→ **To-do item**:
Given the material below, return only the lines starting at the line with "camera: 55 degrees left, 0 degrees up" and ending at the line with "(521, 176) = (370, 518): grey", exactly as they appear.

→ **Given data**:
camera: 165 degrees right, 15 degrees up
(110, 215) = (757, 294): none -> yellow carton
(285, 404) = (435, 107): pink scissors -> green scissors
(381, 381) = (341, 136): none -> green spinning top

* * *

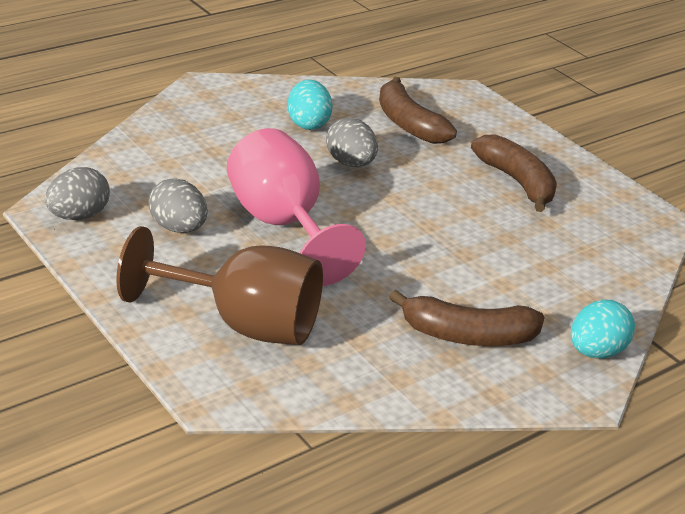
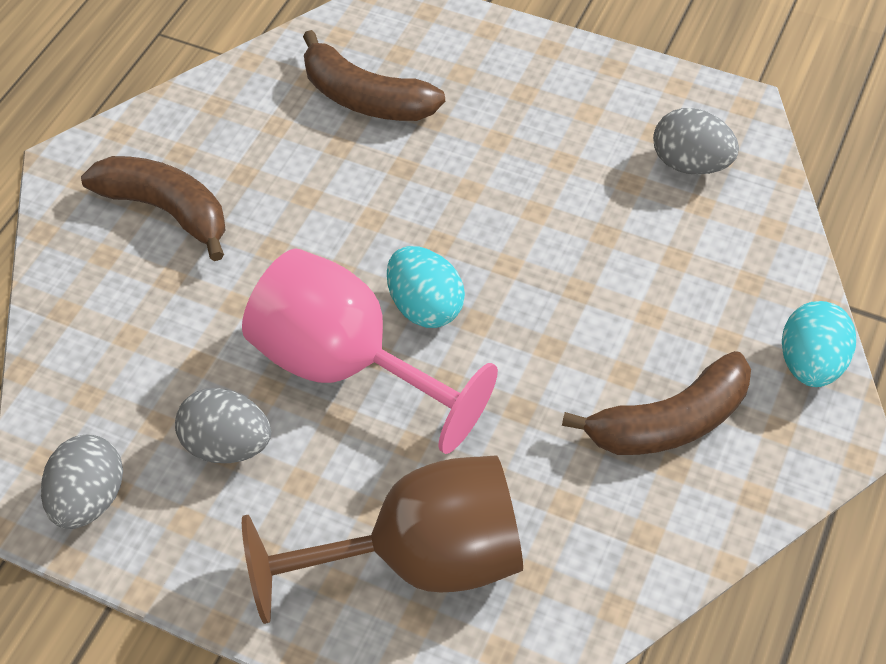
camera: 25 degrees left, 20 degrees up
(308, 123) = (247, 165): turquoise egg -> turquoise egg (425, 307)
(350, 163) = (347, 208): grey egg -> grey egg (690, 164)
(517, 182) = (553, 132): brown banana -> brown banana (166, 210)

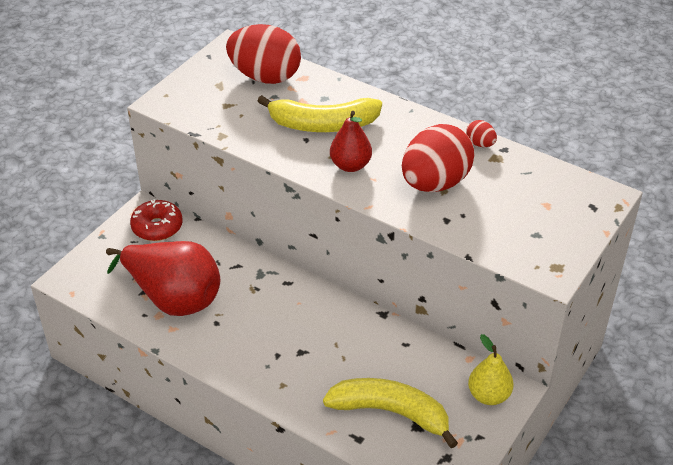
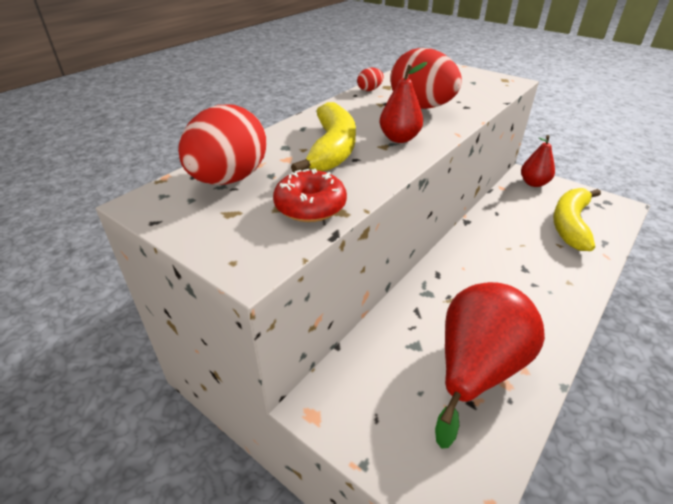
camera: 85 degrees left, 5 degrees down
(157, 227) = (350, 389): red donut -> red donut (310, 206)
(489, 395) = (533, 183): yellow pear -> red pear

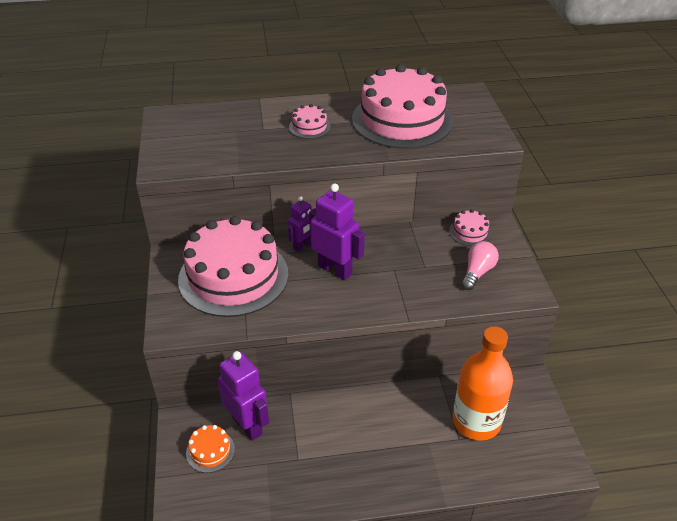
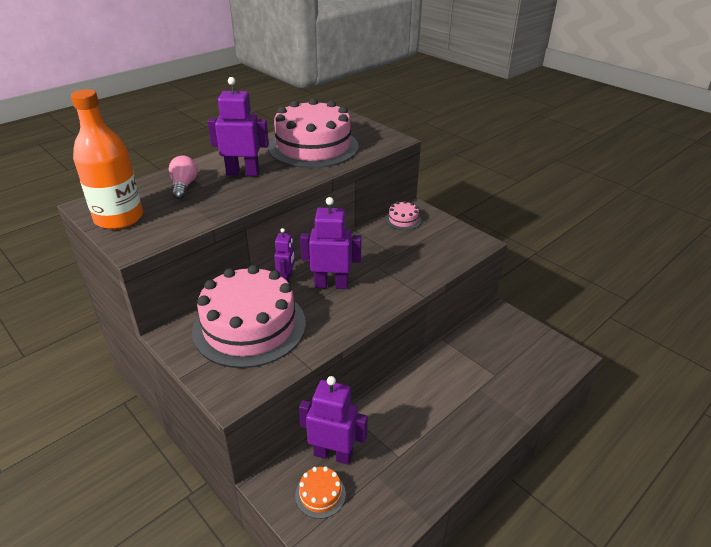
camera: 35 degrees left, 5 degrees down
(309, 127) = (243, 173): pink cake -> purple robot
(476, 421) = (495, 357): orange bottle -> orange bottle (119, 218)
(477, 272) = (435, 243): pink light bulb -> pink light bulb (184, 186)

---

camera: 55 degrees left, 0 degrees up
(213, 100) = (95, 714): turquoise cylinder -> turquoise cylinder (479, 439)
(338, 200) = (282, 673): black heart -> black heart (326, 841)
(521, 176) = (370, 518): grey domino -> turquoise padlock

→ **Output of the task**:
camera: 55 degrees left, 0 degrees up
(213, 100) = (95, 714): turquoise cylinder -> turquoise cylinder (479, 439)
(338, 200) = (282, 673): black heart -> black heart (326, 841)
(521, 176) = (370, 518): grey domino -> turquoise padlock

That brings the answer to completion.